### PROBLEM DETAILS
Please output the entries below exactly as they are.

### RECORDS FOR THIS EXERCISE
[Start of section]
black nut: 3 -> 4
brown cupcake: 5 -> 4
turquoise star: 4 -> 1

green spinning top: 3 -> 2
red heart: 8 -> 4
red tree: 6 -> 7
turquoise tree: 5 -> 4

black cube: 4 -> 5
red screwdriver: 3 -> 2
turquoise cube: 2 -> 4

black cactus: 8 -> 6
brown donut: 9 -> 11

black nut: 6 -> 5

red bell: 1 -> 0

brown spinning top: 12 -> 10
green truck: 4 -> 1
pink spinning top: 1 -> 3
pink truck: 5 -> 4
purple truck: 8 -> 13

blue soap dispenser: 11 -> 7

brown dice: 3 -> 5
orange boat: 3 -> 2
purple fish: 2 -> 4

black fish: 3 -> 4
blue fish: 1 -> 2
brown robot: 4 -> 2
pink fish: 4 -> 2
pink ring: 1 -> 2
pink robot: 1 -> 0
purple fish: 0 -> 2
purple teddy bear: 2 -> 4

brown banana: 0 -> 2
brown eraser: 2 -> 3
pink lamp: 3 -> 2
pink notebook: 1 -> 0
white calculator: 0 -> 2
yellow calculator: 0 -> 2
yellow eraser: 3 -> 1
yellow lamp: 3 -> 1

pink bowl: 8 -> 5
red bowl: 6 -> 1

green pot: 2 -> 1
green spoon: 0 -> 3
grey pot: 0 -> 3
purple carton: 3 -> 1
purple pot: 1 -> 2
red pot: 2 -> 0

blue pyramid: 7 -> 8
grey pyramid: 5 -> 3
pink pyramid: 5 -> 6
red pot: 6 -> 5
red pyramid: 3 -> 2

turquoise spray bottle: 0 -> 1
[End of section]
### TASK OUTPUT
black nut: 3 -> 4
brown cupcake: 5 -> 4
turquoise star: 4 -> 1

green spinning top: 3 -> 2
red heart: 8 -> 4
red tree: 6 -> 7
turquoise tree: 5 -> 4

black cube: 4 -> 5
red screwdriver: 3 -> 2
turquoise cube: 2 -> 4

black cactus: 8 -> 6
brown donut: 9 -> 11

black nut: 6 -> 5

red bell: 1 -> 0

brown spinning top: 12 -> 10
green truck: 4 -> 1
pink spinning top: 1 -> 3
pink truck: 5 -> 4
purple truck: 8 -> 13

blue soap dispenser: 11 -> 7

brown dice: 3 -> 5
orange boat: 3 -> 2
purple fish: 2 -> 4

black fish: 3 -> 4
blue fish: 1 -> 2
brown robot: 4 -> 2
pink fish: 4 -> 2
pink ring: 1 -> 2
pink robot: 1 -> 0
purple fish: 0 -> 2
purple teddy bear: 2 -> 4

brown banana: 0 -> 2
brown eraser: 2 -> 3
pink lamp: 3 -> 2
pink notebook: 1 -> 0
white calculator: 0 -> 2
yellow calculator: 0 -> 2
yellow eraser: 3 -> 1
yellow lamp: 3 -> 1

pink bowl: 8 -> 5
red bowl: 6 -> 1

green pot: 2 -> 1
green spoon: 0 -> 3
grey pot: 0 -> 3
purple carton: 3 -> 1
purple pot: 1 -> 2
red pot: 2 -> 0

blue pyramid: 7 -> 8
grey pyramid: 5 -> 3
pink pyramid: 5 -> 6
red pot: 6 -> 5
red pyramid: 3 -> 2

turquoise spray bottle: 0 -> 1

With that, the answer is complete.